Working data:
────

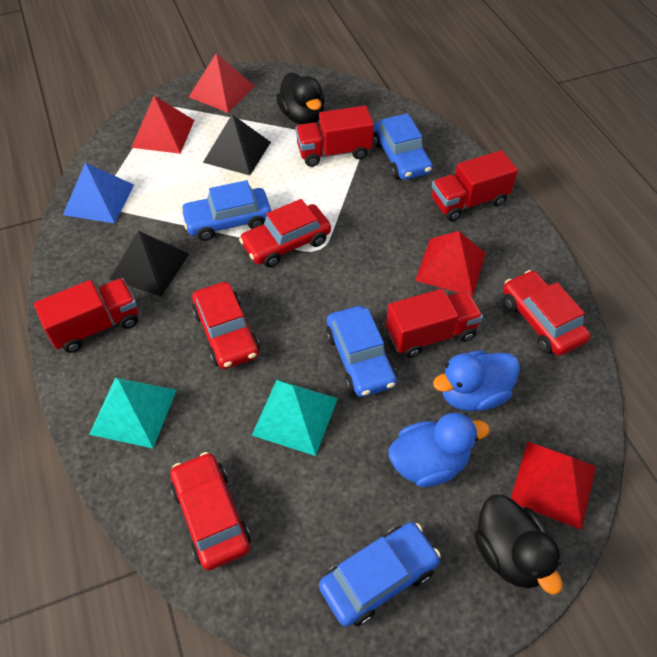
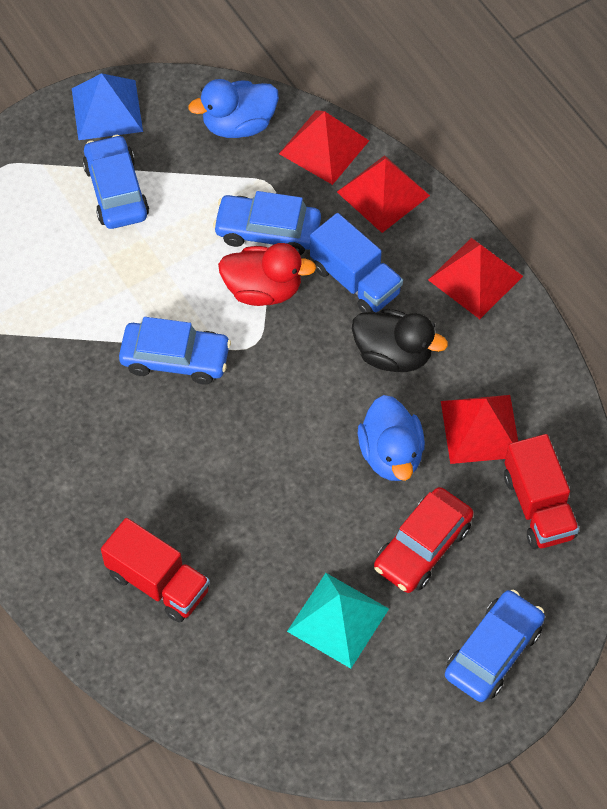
black duck: 2 -> 1
black pyramid: 2 -> 0
blue truck: 0 -> 1
red car: 4 -> 1
red duck: 0 -> 1
red truck: 4 -> 2
turquoise pyramid: 2 -> 1

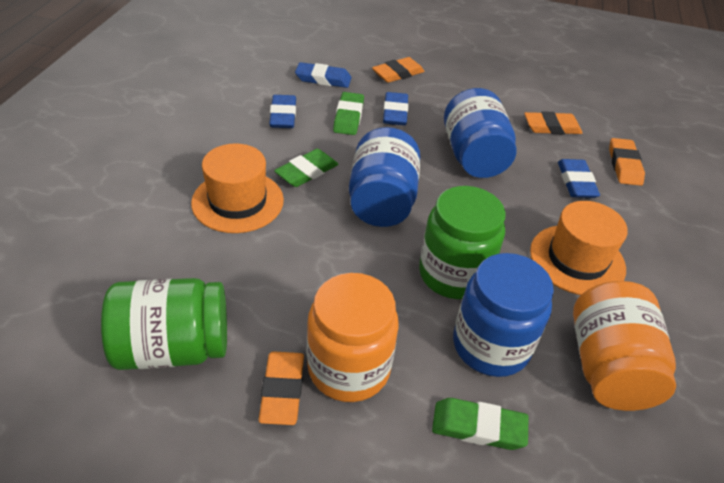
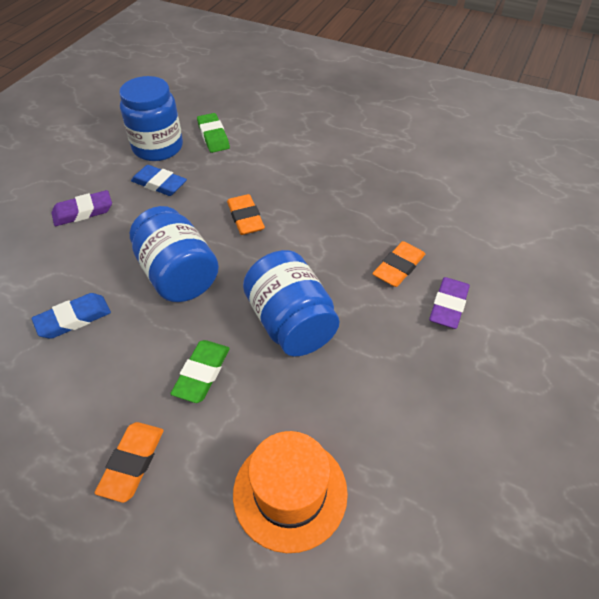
blue eraser: 4 -> 2
green eraser: 3 -> 2
green jar: 2 -> 0
orange eraser: 4 -> 3
orange hat: 2 -> 1
orange jar: 2 -> 0
purple eraser: 0 -> 2

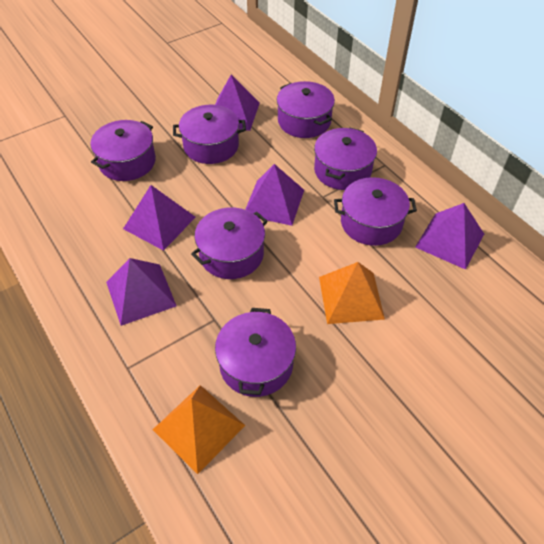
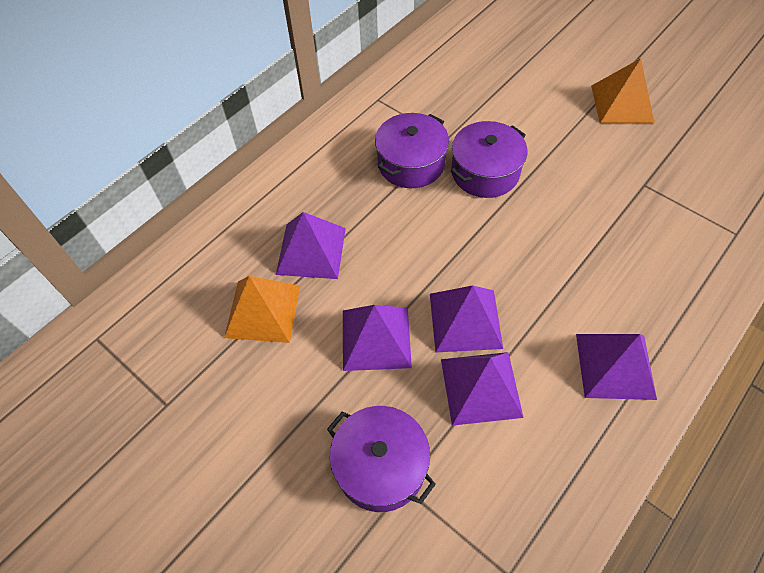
purple pot: 7 -> 3

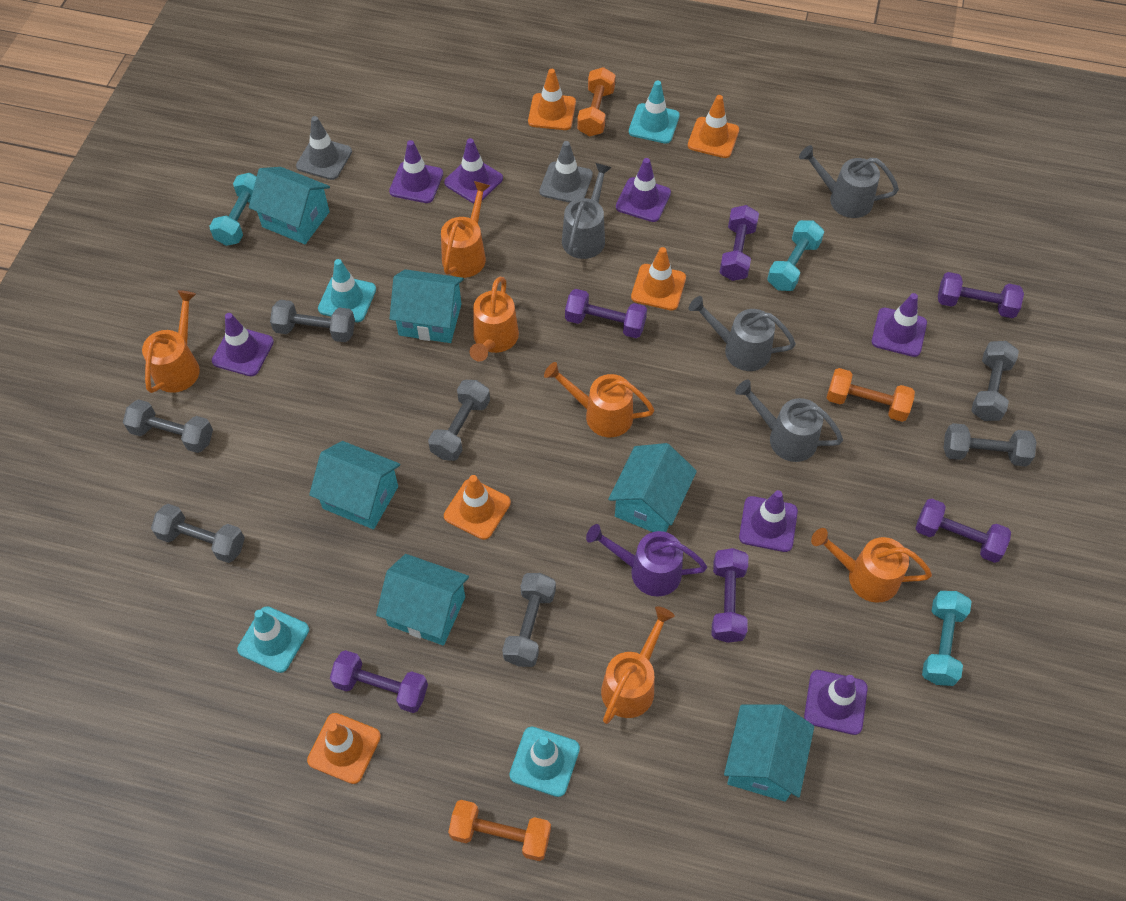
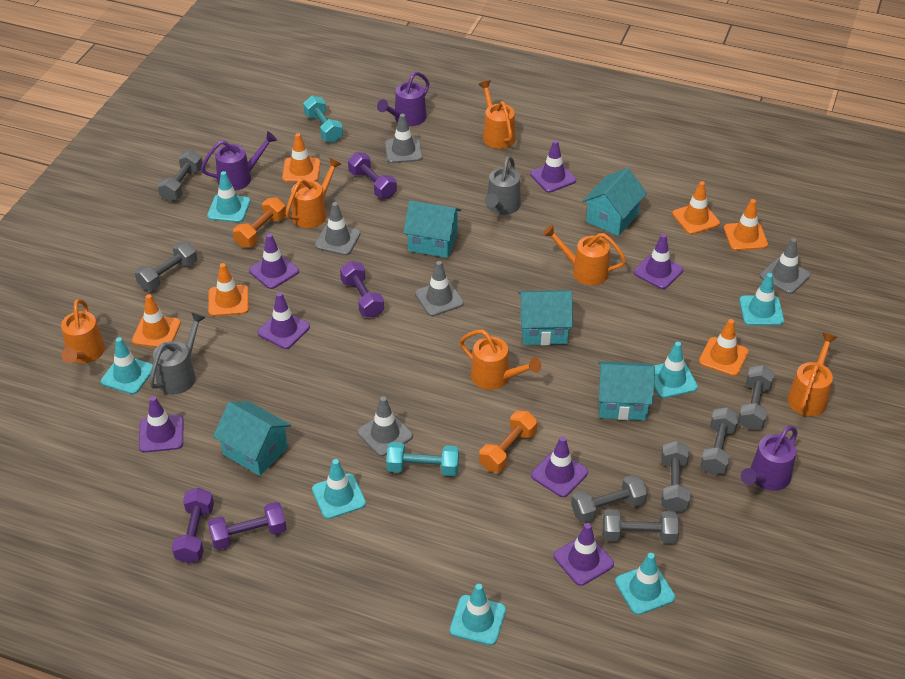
grey traffic cone: 2 -> 5
grey watering can: 4 -> 2
orange dumbbell: 3 -> 2
orange traffic cone: 5 -> 6
purple dumbbell: 6 -> 4
purple watering can: 1 -> 3
turquoise dumbbell: 3 -> 2
turquoise house: 6 -> 5
turquoise traffic cone: 4 -> 7

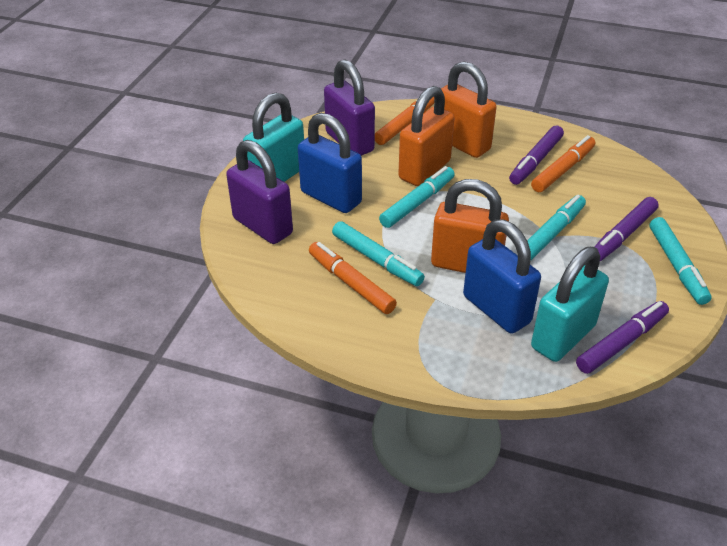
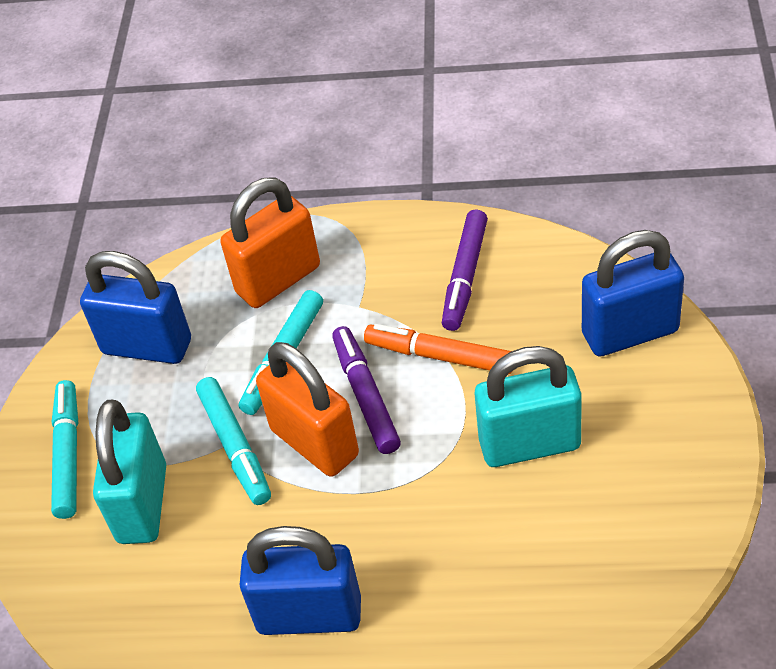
blue padlock: 2 -> 3
orange marker: 3 -> 1
orange padlock: 3 -> 2
purple marker: 3 -> 2
purple padlock: 2 -> 0
turquoise marker: 4 -> 3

────

Task instructions:
The data above is to be printed exactly, all of it, except for the pictures.

Answer:
black duck: 2 -> 1
black pyramid: 2 -> 0
blue truck: 0 -> 1
red car: 4 -> 1
red duck: 0 -> 1
red truck: 4 -> 2
turquoise pyramid: 2 -> 1

blue eraser: 4 -> 2
green eraser: 3 -> 2
green jar: 2 -> 0
orange eraser: 4 -> 3
orange hat: 2 -> 1
orange jar: 2 -> 0
purple eraser: 0 -> 2

purple pot: 7 -> 3

grey traffic cone: 2 -> 5
grey watering can: 4 -> 2
orange dumbbell: 3 -> 2
orange traffic cone: 5 -> 6
purple dumbbell: 6 -> 4
purple watering can: 1 -> 3
turquoise dumbbell: 3 -> 2
turquoise house: 6 -> 5
turquoise traffic cone: 4 -> 7

blue padlock: 2 -> 3
orange marker: 3 -> 1
orange padlock: 3 -> 2
purple marker: 3 -> 2
purple padlock: 2 -> 0
turquoise marker: 4 -> 3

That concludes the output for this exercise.